Extracted data section start
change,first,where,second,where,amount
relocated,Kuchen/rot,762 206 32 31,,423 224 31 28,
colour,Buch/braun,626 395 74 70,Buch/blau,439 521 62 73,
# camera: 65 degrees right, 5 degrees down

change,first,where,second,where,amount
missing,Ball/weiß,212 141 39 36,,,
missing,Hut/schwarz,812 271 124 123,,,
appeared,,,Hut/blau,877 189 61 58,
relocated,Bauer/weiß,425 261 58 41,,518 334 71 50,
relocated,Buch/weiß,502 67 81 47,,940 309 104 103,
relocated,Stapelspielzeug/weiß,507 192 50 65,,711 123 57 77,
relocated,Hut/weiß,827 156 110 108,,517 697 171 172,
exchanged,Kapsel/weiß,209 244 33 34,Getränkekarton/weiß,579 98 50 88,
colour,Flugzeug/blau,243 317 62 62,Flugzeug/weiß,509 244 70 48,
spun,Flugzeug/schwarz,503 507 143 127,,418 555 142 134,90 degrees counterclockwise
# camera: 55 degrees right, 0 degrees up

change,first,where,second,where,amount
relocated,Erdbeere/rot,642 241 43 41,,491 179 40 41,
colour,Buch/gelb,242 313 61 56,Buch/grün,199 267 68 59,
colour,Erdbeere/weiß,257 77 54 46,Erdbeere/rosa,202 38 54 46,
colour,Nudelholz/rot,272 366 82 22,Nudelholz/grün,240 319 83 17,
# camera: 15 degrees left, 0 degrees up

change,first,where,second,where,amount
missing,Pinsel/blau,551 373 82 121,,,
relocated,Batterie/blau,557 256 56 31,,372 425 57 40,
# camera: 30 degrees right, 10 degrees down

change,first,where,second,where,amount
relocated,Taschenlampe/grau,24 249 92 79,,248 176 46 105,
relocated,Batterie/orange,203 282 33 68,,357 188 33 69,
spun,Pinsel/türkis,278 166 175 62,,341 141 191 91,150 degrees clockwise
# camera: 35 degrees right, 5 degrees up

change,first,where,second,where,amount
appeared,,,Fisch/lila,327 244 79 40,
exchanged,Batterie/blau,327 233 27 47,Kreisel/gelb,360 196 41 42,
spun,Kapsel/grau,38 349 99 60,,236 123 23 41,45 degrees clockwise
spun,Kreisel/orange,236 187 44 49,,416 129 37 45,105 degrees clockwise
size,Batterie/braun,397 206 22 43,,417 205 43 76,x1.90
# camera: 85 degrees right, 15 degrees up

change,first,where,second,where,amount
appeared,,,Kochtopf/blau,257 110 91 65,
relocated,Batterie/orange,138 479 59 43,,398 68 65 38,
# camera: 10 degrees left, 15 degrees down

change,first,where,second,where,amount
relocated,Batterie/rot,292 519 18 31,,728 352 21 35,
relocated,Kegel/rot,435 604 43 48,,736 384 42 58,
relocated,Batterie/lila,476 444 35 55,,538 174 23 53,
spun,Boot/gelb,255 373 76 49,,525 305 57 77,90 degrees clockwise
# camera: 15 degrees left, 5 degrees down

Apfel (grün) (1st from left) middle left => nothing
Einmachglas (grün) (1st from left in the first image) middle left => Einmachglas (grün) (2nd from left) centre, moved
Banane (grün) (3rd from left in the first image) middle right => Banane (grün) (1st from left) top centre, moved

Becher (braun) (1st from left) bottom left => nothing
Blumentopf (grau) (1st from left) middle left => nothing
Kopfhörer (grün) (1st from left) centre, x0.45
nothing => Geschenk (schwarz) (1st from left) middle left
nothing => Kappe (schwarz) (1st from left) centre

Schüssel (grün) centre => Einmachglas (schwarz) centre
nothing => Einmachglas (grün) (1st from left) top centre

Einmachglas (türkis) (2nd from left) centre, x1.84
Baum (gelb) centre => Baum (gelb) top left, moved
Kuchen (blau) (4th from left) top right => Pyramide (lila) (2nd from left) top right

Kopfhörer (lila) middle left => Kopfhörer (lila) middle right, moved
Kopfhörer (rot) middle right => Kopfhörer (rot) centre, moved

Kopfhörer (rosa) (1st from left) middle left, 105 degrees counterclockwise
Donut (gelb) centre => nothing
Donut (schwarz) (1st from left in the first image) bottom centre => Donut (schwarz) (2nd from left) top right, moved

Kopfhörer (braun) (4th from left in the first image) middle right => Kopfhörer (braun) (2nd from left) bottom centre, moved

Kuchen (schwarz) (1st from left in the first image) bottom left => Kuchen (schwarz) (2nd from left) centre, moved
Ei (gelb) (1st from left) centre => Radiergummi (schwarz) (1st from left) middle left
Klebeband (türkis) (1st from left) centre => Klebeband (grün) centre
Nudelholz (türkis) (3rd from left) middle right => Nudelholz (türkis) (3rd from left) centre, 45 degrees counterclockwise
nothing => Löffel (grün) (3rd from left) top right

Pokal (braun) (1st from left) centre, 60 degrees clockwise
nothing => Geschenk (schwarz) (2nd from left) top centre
Extracted data section end
### Aim of the task
Give the lines from the one containing "nothing => Löffel" through the end of the entries again, exactly as written and with no other lines.

### Solution for this problem
nothing => Löffel (grün) (3rd from left) top right

Pokal (braun) (1st from left) centre, 60 degrees clockwise
nothing => Geschenk (schwarz) (2nd from left) top centre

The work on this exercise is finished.